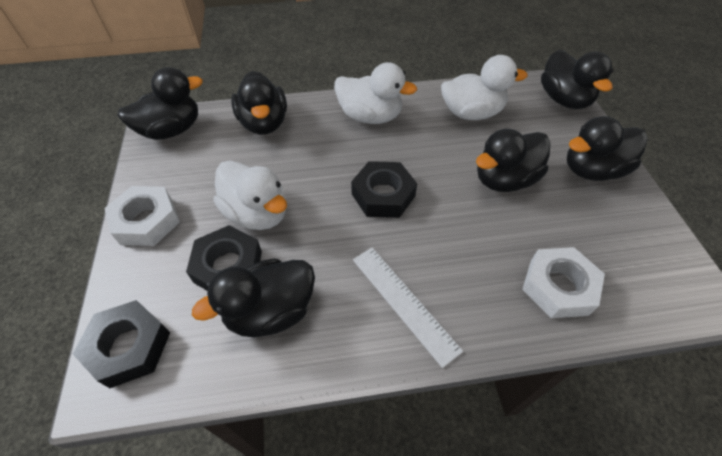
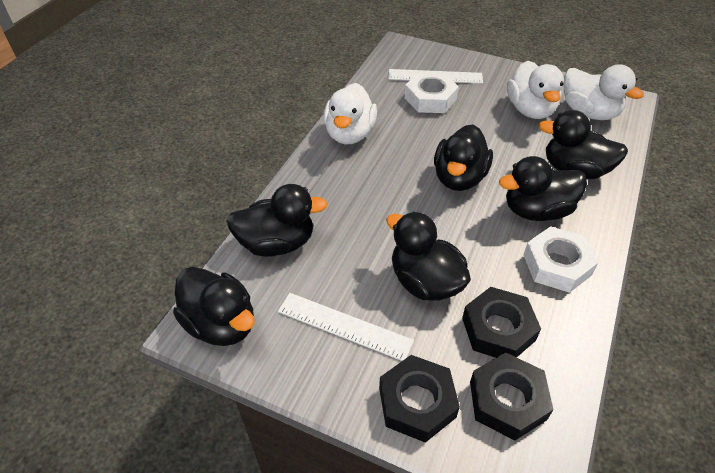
white ruler: 1 -> 2

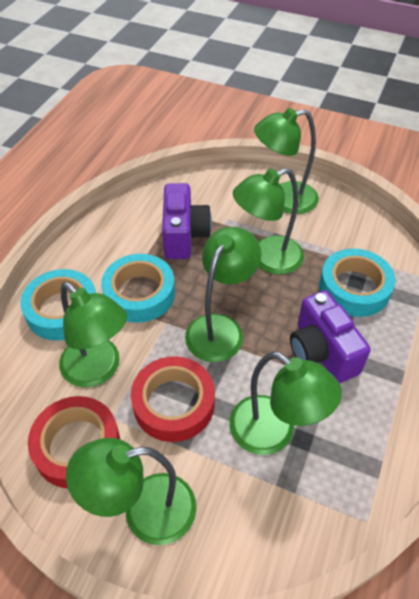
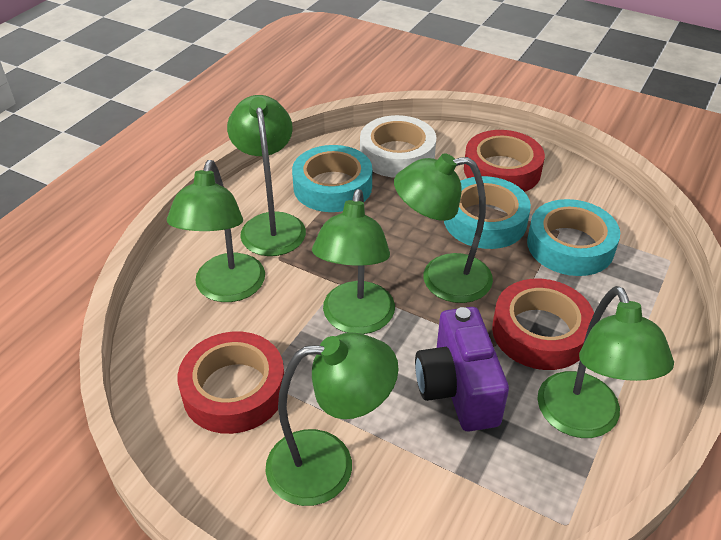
purple camera: 2 -> 1
red tape: 2 -> 3
white tape: 0 -> 1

Brief: Apart from the images, every line above is to be given again exactly.

The completed task:
white ruler: 1 -> 2

purple camera: 2 -> 1
red tape: 2 -> 3
white tape: 0 -> 1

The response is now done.